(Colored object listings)
----
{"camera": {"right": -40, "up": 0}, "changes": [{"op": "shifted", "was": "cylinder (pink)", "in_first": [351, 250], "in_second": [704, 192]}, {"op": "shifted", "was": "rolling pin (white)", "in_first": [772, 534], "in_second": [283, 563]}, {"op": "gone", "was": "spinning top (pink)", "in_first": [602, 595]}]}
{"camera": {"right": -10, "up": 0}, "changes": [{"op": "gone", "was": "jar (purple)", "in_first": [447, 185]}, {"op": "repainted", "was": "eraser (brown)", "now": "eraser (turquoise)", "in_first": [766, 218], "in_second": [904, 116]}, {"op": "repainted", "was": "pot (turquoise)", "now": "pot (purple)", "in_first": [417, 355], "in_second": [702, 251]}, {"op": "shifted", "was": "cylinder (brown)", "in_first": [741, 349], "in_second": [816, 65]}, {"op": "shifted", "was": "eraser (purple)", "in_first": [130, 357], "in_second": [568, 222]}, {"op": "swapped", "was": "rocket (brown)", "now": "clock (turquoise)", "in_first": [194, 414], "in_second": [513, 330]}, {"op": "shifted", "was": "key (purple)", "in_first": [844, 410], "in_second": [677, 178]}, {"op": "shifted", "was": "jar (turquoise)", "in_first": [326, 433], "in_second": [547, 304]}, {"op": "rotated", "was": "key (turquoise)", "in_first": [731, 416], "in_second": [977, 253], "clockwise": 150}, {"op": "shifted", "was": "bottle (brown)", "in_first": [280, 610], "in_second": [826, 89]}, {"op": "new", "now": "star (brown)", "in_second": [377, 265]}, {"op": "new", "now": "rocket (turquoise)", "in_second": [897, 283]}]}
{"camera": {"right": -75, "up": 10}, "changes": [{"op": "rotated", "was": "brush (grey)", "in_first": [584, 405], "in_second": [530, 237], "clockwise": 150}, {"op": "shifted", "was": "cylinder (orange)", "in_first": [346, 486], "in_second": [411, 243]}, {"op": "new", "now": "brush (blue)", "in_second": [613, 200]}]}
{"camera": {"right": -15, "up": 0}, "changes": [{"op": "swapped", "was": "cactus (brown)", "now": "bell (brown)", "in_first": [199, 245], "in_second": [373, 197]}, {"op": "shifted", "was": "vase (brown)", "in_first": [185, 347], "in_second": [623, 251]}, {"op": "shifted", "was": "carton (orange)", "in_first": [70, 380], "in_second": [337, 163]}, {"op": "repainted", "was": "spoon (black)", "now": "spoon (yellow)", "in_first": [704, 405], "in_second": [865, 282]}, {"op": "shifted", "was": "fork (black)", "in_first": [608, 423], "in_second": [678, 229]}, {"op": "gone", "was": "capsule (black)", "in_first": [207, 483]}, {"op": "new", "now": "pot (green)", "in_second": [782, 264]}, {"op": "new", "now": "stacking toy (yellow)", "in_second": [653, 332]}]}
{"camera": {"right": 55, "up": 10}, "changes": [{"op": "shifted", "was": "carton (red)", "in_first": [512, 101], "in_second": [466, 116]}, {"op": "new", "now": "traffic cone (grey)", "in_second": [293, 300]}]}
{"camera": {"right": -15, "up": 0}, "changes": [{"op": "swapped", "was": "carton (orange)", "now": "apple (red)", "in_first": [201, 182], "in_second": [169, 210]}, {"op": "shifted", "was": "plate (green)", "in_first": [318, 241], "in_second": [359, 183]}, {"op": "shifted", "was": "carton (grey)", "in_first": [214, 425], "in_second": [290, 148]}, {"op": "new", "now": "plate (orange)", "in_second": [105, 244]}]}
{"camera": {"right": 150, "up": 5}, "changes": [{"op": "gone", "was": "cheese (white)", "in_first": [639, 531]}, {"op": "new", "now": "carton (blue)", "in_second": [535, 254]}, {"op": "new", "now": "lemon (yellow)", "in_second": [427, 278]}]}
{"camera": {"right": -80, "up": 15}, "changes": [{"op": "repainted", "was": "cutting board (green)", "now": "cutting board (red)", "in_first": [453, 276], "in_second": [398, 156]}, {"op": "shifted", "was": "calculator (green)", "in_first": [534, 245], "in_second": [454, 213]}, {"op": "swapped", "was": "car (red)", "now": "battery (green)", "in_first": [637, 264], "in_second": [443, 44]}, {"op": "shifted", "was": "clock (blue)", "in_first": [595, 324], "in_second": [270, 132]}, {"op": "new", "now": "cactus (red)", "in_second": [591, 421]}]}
----
Work to be completed: Wherever the string "white" occurs in the data, copy the line that holds it.

Written response:
{"camera": {"right": -40, "up": 0}, "changes": [{"op": "shifted", "was": "cylinder (pink)", "in_first": [351, 250], "in_second": [704, 192]}, {"op": "shifted", "was": "rolling pin (white)", "in_first": [772, 534], "in_second": [283, 563]}, {"op": "gone", "was": "spinning top (pink)", "in_first": [602, 595]}]}
{"camera": {"right": 150, "up": 5}, "changes": [{"op": "gone", "was": "cheese (white)", "in_first": [639, 531]}, {"op": "new", "now": "carton (blue)", "in_second": [535, 254]}, {"op": "new", "now": "lemon (yellow)", "in_second": [427, 278]}]}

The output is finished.